→ **PROBLEM TO SOLVE**:
Give the lines of the material verbatim, from the first line to the line with "OrangeCapsule (1st from", including both.

→ **AVAILABLE DATA**:
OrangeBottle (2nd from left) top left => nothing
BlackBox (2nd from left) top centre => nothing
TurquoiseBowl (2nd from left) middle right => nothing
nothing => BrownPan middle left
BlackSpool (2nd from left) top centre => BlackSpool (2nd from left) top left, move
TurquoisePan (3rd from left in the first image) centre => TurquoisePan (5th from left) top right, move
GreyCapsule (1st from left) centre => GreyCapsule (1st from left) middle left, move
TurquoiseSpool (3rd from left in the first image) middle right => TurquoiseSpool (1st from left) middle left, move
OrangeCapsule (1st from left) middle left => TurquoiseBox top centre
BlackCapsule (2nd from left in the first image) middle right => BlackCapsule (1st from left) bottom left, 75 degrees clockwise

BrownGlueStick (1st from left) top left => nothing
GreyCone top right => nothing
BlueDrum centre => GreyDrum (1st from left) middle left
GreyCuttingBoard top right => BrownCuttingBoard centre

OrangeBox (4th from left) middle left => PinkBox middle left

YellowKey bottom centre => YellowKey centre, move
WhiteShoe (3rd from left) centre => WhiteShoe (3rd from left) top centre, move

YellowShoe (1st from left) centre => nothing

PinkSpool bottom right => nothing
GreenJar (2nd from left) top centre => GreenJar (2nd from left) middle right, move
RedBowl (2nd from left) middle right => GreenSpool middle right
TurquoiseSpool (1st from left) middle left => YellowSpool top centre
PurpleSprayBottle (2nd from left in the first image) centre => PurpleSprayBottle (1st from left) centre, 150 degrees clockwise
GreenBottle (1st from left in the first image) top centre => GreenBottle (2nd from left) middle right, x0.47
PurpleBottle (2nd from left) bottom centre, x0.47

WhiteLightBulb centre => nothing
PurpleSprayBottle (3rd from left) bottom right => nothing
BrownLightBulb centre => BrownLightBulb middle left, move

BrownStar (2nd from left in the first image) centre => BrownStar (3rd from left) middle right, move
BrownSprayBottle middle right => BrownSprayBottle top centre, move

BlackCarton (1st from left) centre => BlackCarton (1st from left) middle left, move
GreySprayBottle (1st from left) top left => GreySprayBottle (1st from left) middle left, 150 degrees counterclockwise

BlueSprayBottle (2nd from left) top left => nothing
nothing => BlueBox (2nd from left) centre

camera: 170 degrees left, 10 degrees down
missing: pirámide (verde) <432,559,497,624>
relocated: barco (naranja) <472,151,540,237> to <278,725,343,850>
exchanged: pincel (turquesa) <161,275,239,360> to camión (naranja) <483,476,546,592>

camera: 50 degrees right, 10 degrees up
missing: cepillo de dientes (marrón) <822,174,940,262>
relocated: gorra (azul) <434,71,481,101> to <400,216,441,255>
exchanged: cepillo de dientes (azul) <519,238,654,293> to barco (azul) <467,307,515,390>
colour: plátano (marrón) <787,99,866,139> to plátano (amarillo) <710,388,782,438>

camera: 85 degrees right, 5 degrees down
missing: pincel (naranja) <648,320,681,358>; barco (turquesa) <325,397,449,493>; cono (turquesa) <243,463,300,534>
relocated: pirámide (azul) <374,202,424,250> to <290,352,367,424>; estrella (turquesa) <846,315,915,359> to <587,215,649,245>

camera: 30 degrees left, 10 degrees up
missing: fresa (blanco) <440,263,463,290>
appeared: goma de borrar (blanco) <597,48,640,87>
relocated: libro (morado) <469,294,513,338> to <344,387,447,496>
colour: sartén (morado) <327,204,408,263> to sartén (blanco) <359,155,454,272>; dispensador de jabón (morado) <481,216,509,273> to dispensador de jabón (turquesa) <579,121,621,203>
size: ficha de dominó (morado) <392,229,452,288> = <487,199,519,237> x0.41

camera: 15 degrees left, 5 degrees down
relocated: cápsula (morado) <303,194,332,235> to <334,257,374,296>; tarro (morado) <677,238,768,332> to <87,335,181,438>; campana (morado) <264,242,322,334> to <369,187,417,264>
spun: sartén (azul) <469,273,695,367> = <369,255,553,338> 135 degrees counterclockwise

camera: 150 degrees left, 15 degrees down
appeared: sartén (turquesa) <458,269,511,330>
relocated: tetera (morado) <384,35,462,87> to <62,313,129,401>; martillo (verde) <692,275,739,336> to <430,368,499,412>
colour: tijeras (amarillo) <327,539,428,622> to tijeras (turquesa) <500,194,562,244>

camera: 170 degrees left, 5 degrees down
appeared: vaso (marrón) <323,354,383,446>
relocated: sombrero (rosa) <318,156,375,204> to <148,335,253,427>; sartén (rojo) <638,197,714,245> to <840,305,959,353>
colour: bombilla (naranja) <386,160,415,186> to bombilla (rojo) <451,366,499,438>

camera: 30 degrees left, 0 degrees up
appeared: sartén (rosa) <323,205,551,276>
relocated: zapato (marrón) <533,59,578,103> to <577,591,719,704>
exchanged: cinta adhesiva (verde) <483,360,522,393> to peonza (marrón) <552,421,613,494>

→ **ANSWER FOR THE TASK**:
OrangeBottle (2nd from left) top left => nothing
BlackBox (2nd from left) top centre => nothing
TurquoiseBowl (2nd from left) middle right => nothing
nothing => BrownPan middle left
BlackSpool (2nd from left) top centre => BlackSpool (2nd from left) top left, move
TurquoisePan (3rd from left in the first image) centre => TurquoisePan (5th from left) top right, move
GreyCapsule (1st from left) centre => GreyCapsule (1st from left) middle left, move
TurquoiseSpool (3rd from left in the first image) middle right => TurquoiseSpool (1st from left) middle left, move
OrangeCapsule (1st from left) middle left => TurquoiseBox top centre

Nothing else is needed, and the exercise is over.